» **Instructions for the task**
Top to bottom, output the entries that follow exactly.

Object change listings
-- -- --
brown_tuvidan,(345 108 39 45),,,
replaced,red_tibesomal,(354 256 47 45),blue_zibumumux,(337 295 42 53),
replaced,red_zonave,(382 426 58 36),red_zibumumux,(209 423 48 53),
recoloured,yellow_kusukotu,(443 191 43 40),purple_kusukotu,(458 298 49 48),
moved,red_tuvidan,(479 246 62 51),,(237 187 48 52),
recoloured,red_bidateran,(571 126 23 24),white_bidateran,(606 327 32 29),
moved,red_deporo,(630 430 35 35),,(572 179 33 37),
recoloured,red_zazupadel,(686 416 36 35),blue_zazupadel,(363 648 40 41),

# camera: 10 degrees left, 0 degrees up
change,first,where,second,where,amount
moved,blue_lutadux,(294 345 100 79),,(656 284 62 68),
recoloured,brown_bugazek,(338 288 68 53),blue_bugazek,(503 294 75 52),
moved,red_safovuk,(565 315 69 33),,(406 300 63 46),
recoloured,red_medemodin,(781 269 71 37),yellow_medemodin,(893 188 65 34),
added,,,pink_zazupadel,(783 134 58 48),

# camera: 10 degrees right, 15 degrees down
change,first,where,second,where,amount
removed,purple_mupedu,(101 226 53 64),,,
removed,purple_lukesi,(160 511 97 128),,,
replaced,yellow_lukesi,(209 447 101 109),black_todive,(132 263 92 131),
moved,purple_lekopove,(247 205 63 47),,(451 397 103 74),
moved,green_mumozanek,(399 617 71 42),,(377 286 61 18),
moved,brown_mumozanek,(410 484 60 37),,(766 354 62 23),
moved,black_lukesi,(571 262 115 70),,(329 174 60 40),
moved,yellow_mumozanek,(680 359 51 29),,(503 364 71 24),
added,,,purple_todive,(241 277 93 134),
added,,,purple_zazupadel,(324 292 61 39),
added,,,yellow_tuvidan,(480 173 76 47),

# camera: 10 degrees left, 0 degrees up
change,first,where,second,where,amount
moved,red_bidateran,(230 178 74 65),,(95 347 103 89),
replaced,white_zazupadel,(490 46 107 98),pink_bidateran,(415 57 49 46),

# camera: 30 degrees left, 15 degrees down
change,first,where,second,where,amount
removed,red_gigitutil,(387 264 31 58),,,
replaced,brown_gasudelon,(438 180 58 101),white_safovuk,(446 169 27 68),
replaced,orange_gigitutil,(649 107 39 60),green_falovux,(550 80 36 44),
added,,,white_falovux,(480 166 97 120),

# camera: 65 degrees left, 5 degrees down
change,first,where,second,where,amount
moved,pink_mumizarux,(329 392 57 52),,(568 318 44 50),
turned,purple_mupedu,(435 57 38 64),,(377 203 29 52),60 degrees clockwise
-- -- --
» **Reply**
brown_tuvidan,(345 108 39 45),,,
replaced,red_tibesomal,(354 256 47 45),blue_zibumumux,(337 295 42 53),
replaced,red_zonave,(382 426 58 36),red_zibumumux,(209 423 48 53),
recoloured,yellow_kusukotu,(443 191 43 40),purple_kusukotu,(458 298 49 48),
moved,red_tuvidan,(479 246 62 51),,(237 187 48 52),
recoloured,red_bidateran,(571 126 23 24),white_bidateran,(606 327 32 29),
moved,red_deporo,(630 430 35 35),,(572 179 33 37),
recoloured,red_zazupadel,(686 416 36 35),blue_zazupadel,(363 648 40 41),

# camera: 10 degrees left, 0 degrees up
change,first,where,second,where,amount
moved,blue_lutadux,(294 345 100 79),,(656 284 62 68),
recoloured,brown_bugazek,(338 288 68 53),blue_bugazek,(503 294 75 52),
moved,red_safovuk,(565 315 69 33),,(406 300 63 46),
recoloured,red_medemodin,(781 269 71 37),yellow_medemodin,(893 188 65 34),
added,,,pink_zazupadel,(783 134 58 48),

# camera: 10 degrees right, 15 degrees down
change,first,where,second,where,amount
removed,purple_mupedu,(101 226 53 64),,,
removed,purple_lukesi,(160 511 97 128),,,
replaced,yellow_lukesi,(209 447 101 109),black_todive,(132 263 92 131),
moved,purple_lekopove,(247 205 63 47),,(451 397 103 74),
moved,green_mumozanek,(399 617 71 42),,(377 286 61 18),
moved,brown_mumozanek,(410 484 60 37),,(766 354 62 23),
moved,black_lukesi,(571 262 115 70),,(329 174 60 40),
moved,yellow_mumozanek,(680 359 51 29),,(503 364 71 24),
added,,,purple_todive,(241 277 93 134),
added,,,purple_zazupadel,(324 292 61 39),
added,,,yellow_tuvidan,(480 173 76 47),

# camera: 10 degrees left, 0 degrees up
change,first,where,second,where,amount
moved,red_bidateran,(230 178 74 65),,(95 347 103 89),
replaced,white_zazupadel,(490 46 107 98),pink_bidateran,(415 57 49 46),

# camera: 30 degrees left, 15 degrees down
change,first,where,second,where,amount
removed,red_gigitutil,(387 264 31 58),,,
replaced,brown_gasudelon,(438 180 58 101),white_safovuk,(446 169 27 68),
replaced,orange_gigitutil,(649 107 39 60),green_falovux,(550 80 36 44),
added,,,white_falovux,(480 166 97 120),

# camera: 65 degrees left, 5 degrees down
change,first,where,second,where,amount
moved,pink_mumizarux,(329 392 57 52),,(568 318 44 50),
turned,purple_mupedu,(435 57 38 64),,(377 203 29 52),60 degrees clockwise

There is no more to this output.